- Opening Delimiter -

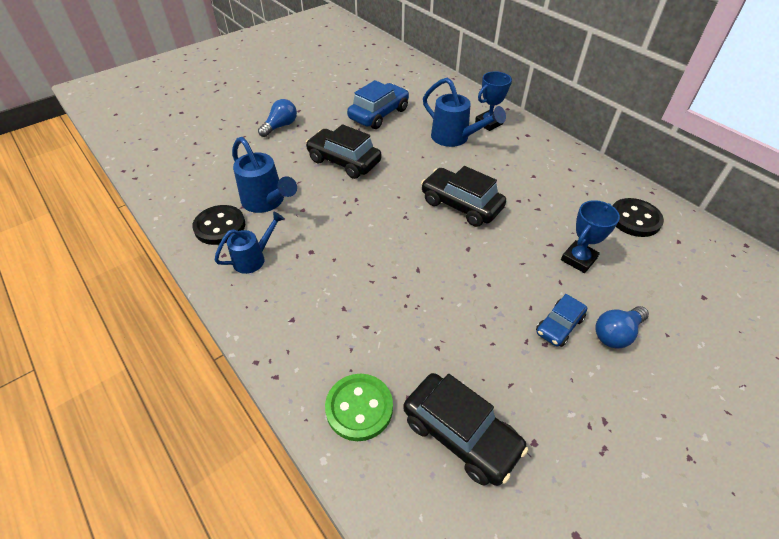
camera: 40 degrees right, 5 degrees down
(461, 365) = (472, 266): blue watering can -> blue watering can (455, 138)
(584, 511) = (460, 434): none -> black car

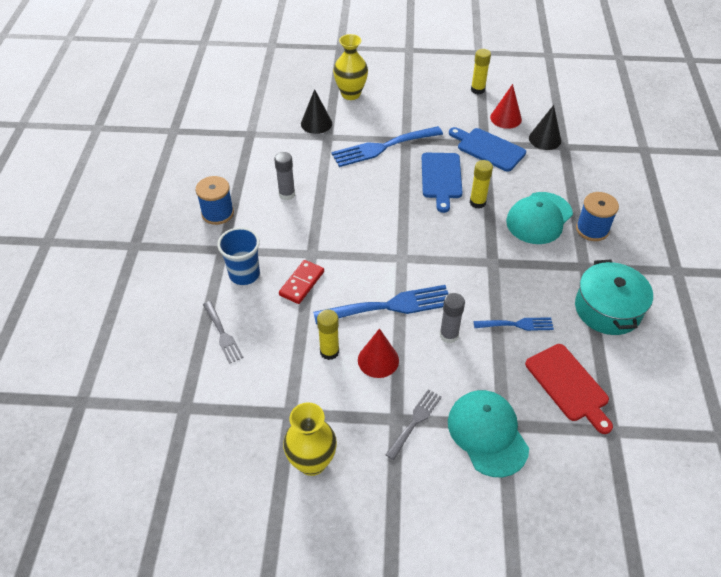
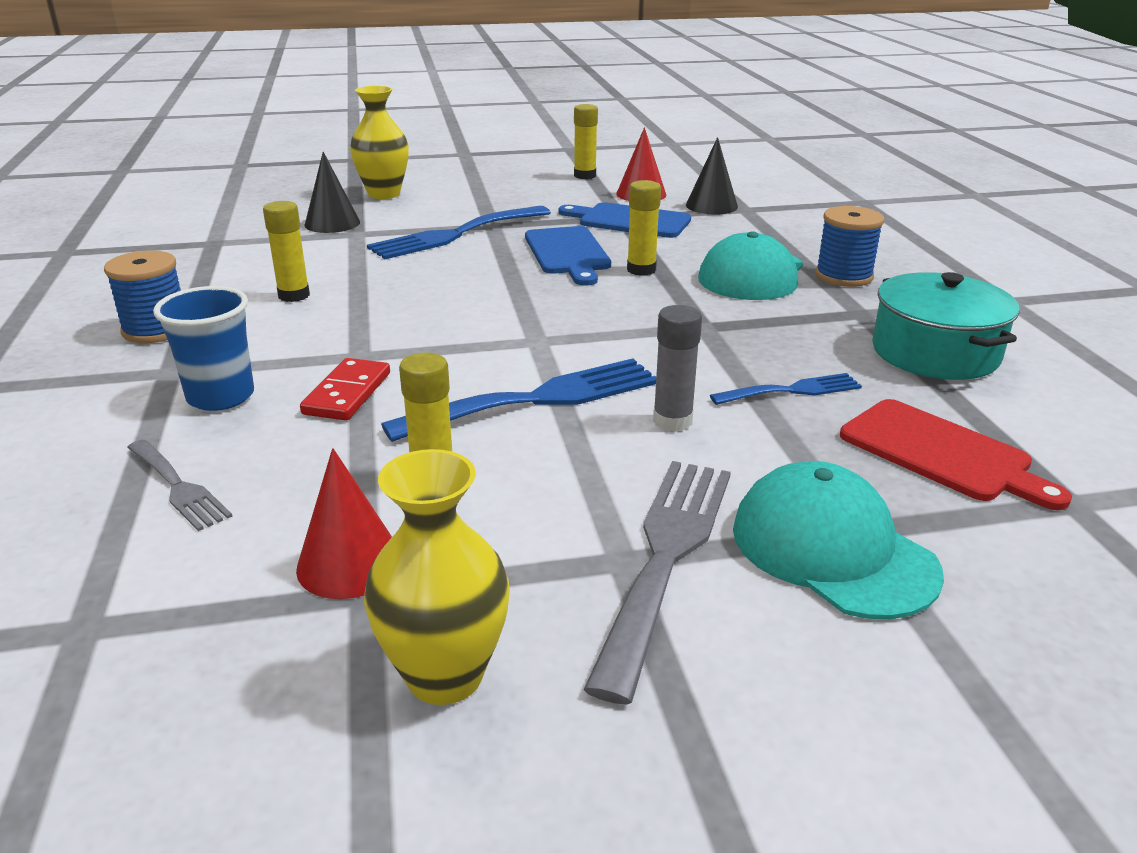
camera: 15 degrees left, 20 degrees down
(287, 194) = (294, 295): grey glue stick -> yellow glue stick
(378, 360) = (544, 475): red cone -> red cone (350, 563)
(415, 421) = (666, 556): grey fork -> grey fork, size x1.79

- Closing Delimiter -

-- Required action --
Should the entries hold any pictures, please omit those and print the remaining text exactly.

-- Result of this task --
camera: 40 degrees right, 5 degrees down
(461, 365) = (472, 266): blue watering can -> blue watering can (455, 138)
(584, 511) = (460, 434): none -> black car

camera: 15 degrees left, 20 degrees down
(287, 194) = (294, 295): grey glue stick -> yellow glue stick
(378, 360) = (544, 475): red cone -> red cone (350, 563)
(415, 421) = (666, 556): grey fork -> grey fork, size x1.79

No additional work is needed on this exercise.